**YOUR GOAL:** Report each line of the listing below that holds "black".

**DATA RECORDS:**

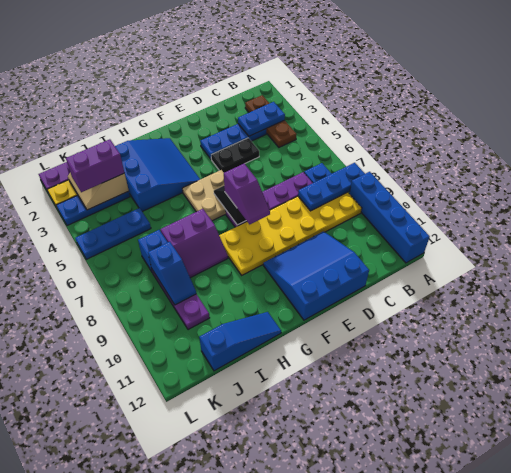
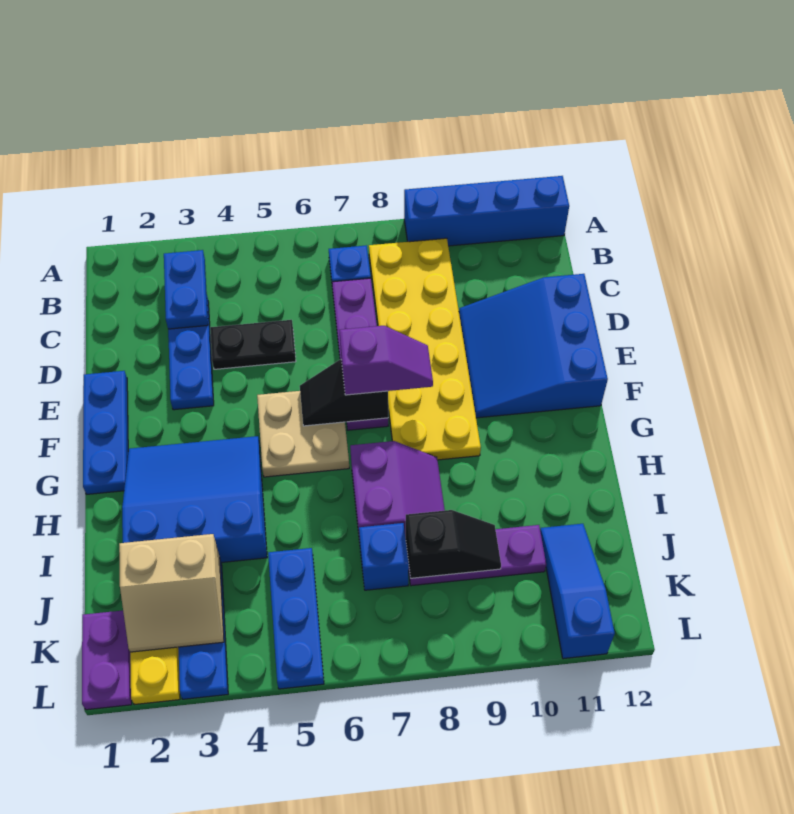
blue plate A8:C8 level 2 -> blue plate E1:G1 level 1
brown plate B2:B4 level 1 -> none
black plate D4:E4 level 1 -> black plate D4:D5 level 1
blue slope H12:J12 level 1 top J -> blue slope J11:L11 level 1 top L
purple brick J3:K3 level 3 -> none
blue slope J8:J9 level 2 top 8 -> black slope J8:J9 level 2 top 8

**COMPLETED TASK:**
black plate D4:E4 level 1 -> black plate D4:D5 level 1
blue slope J8:J9 level 2 top 8 -> black slope J8:J9 level 2 top 8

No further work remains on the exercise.